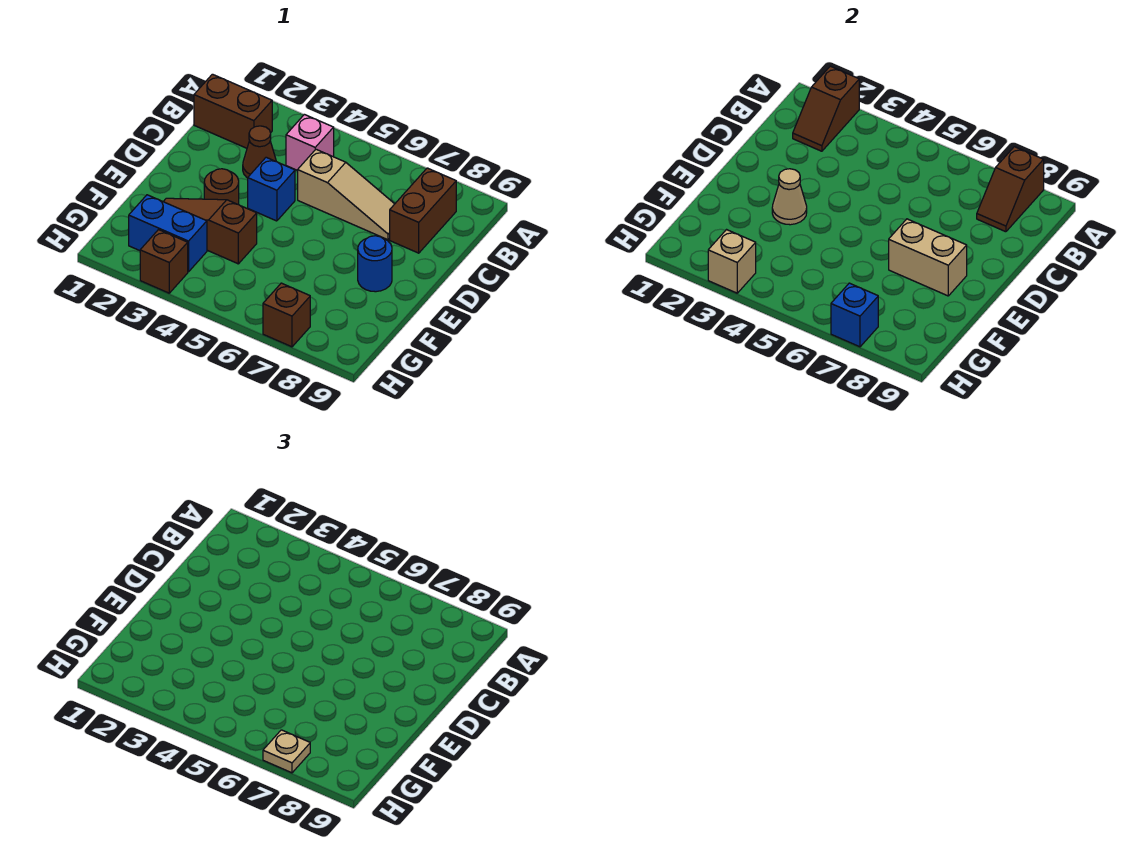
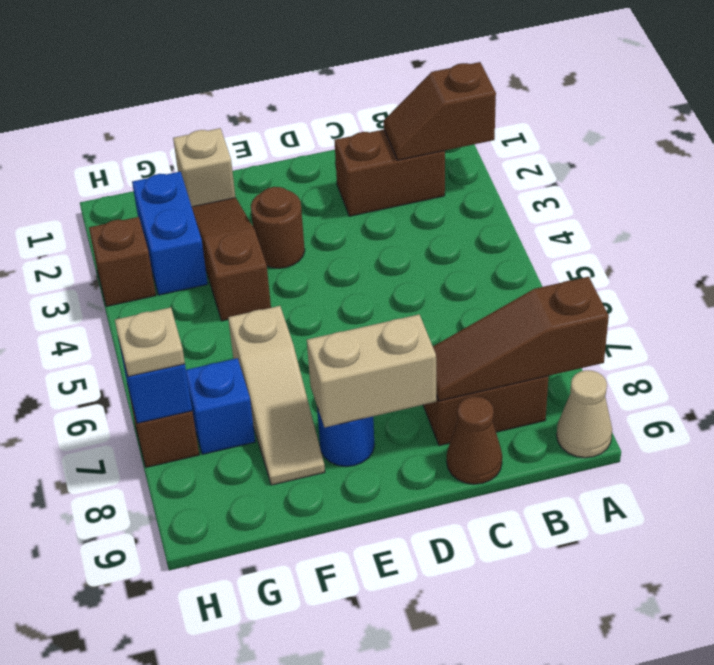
brown slope A8:B8 level 2 top A -> brown slope A8:C8 level 2 top A
brown brick B1:B2 level 1 -> brown brick B2:C2 level 1
pink brick B4 level 1 -> none
brown cone C3 level 1 -> brown cone C9 level 1
tan slope C5:C7 level 1 top 5 -> tan slope F6:F8 level 1 top 6
blue brick D4 level 1 -> blue brick G7 level 1
tan cone E3 level 2 -> tan cone A9 level 1
tan brick E7:E8 level 2 -> tan brick D8:E8 level 2
tan brick H3 level 2 -> tan brick F1 level 1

----

**Task directions:**
Extract every line from the records above that contains the word "slope".

**The completed task:**
brown slope A8:B8 level 2 top A -> brown slope A8:C8 level 2 top A
tan slope C5:C7 level 1 top 5 -> tan slope F6:F8 level 1 top 6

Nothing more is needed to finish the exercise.